■ Work task
Please reproduce all of the following data word for word, keeping every line unchanged and in the same order.

■ Data to examine

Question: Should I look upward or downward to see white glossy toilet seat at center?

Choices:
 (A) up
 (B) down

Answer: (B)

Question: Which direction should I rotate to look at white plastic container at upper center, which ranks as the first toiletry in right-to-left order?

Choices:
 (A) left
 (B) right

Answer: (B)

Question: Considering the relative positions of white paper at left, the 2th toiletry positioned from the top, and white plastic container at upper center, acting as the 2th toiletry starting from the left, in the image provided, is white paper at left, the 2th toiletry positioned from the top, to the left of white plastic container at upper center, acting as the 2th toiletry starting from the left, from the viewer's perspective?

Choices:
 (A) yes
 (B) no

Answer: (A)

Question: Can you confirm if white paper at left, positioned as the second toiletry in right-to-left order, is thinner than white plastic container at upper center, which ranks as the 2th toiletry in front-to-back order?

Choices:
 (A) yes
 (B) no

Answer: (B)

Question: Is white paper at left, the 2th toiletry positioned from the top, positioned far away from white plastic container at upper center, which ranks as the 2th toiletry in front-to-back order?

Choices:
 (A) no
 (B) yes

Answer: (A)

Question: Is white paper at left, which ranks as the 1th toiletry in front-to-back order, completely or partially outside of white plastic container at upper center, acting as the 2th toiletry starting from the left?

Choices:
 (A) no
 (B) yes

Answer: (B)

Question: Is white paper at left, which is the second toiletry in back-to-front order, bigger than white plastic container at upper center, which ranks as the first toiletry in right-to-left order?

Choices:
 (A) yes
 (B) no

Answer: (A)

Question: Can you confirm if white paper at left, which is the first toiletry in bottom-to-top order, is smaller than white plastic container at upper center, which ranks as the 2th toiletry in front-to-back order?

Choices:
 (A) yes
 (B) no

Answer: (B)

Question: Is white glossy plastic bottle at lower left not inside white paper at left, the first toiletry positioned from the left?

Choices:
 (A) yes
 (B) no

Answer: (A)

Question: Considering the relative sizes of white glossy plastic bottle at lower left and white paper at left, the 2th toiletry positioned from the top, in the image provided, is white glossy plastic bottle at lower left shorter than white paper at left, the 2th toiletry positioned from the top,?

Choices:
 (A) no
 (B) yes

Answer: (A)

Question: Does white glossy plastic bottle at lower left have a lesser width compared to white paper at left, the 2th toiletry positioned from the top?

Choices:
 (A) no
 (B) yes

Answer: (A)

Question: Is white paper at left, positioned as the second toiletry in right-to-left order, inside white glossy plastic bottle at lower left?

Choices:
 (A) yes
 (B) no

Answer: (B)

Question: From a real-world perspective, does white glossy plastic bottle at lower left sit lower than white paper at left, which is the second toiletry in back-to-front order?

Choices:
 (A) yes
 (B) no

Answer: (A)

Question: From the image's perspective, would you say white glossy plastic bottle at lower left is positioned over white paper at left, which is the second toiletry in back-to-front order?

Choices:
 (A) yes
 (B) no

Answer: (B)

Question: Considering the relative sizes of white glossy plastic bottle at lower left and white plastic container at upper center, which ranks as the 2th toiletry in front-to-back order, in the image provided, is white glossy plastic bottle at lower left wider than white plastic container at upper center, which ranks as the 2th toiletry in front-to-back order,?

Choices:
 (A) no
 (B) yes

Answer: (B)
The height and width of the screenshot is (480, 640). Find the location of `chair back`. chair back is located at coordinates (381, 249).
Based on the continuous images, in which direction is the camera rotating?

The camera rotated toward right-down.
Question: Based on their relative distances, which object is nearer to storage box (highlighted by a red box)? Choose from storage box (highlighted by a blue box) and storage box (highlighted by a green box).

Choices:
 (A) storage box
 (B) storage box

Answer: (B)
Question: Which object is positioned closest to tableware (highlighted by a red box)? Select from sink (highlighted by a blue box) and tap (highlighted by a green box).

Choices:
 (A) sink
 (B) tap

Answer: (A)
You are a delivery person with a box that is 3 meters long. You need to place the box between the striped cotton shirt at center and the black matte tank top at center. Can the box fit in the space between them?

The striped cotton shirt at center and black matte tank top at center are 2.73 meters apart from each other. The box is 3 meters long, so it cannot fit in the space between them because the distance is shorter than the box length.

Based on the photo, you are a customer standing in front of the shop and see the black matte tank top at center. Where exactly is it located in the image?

■ Written answer
Question: Should I look upward or downward to see white glossy toilet seat at center?

Choices:
 (A) up
 (B) down

Answer: (B)

Question: Which direction should I rotate to look at white plastic container at upper center, which ranks as the first toiletry in right-to-left order?

Choices:
 (A) left
 (B) right

Answer: (B)

Question: Considering the relative positions of white paper at left, the 2th toiletry positioned from the top, and white plastic container at upper center, acting as the 2th toiletry starting from the left, in the image provided, is white paper at left, the 2th toiletry positioned from the top, to the left of white plastic container at upper center, acting as the 2th toiletry starting from the left, from the viewer's perspective?

Choices:
 (A) yes
 (B) no

Answer: (A)

Question: Can you confirm if white paper at left, positioned as the second toiletry in right-to-left order, is thinner than white plastic container at upper center, which ranks as the 2th toiletry in front-to-back order?

Choices:
 (A) yes
 (B) no

Answer: (B)

Question: Is white paper at left, the 2th toiletry positioned from the top, positioned far away from white plastic container at upper center, which ranks as the 2th toiletry in front-to-back order?

Choices:
 (A) no
 (B) yes

Answer: (A)

Question: Is white paper at left, which ranks as the 1th toiletry in front-to-back order, completely or partially outside of white plastic container at upper center, acting as the 2th toiletry starting from the left?

Choices:
 (A) no
 (B) yes

Answer: (B)

Question: Is white paper at left, which is the second toiletry in back-to-front order, bigger than white plastic container at upper center, which ranks as the first toiletry in right-to-left order?

Choices:
 (A) yes
 (B) no

Answer: (A)

Question: Can you confirm if white paper at left, which is the first toiletry in bottom-to-top order, is smaller than white plastic container at upper center, which ranks as the 2th toiletry in front-to-back order?

Choices:
 (A) yes
 (B) no

Answer: (B)

Question: Is white glossy plastic bottle at lower left not inside white paper at left, the first toiletry positioned from the left?

Choices:
 (A) yes
 (B) no

Answer: (A)

Question: Considering the relative sizes of white glossy plastic bottle at lower left and white paper at left, the 2th toiletry positioned from the top, in the image provided, is white glossy plastic bottle at lower left shorter than white paper at left, the 2th toiletry positioned from the top,?

Choices:
 (A) no
 (B) yes

Answer: (A)

Question: Does white glossy plastic bottle at lower left have a lesser width compared to white paper at left, the 2th toiletry positioned from the top?

Choices:
 (A) no
 (B) yes

Answer: (A)

Question: Is white paper at left, positioned as the second toiletry in right-to-left order, inside white glossy plastic bottle at lower left?

Choices:
 (A) yes
 (B) no

Answer: (B)

Question: From a real-world perspective, does white glossy plastic bottle at lower left sit lower than white paper at left, which is the second toiletry in back-to-front order?

Choices:
 (A) yes
 (B) no

Answer: (A)

Question: From the image's perspective, would you say white glossy plastic bottle at lower left is positioned over white paper at left, which is the second toiletry in back-to-front order?

Choices:
 (A) yes
 (B) no

Answer: (B)

Question: Considering the relative sizes of white glossy plastic bottle at lower left and white plastic container at upper center, which ranks as the 2th toiletry in front-to-back order, in the image provided, is white glossy plastic bottle at lower left wider than white plastic container at upper center, which ranks as the 2th toiletry in front-to-back order,?

Choices:
 (A) no
 (B) yes

Answer: (B)
The height and width of the screenshot is (480, 640). Find the location of `chair back`. chair back is located at coordinates (381, 249).
Based on the continuous images, in which direction is the camera rotating?

The camera rotated toward right-down.
Question: Based on their relative distances, which object is nearer to storage box (highlighted by a red box)? Choose from storage box (highlighted by a blue box) and storage box (highlighted by a green box).

Choices:
 (A) storage box
 (B) storage box

Answer: (B)
Question: Which object is positioned closest to tableware (highlighted by a red box)? Select from sink (highlighted by a blue box) and tap (highlighted by a green box).

Choices:
 (A) sink
 (B) tap

Answer: (A)
You are a delivery person with a box that is 3 meters long. You need to place the box between the striped cotton shirt at center and the black matte tank top at center. Can the box fit in the space between them?

The striped cotton shirt at center and black matte tank top at center are 2.73 meters apart from each other. The box is 3 meters long, so it cannot fit in the space between them because the distance is shorter than the box length.

Based on the photo, you are a customer standing in front of the shop and see the black matte tank top at center. Where exactly is it located in the image?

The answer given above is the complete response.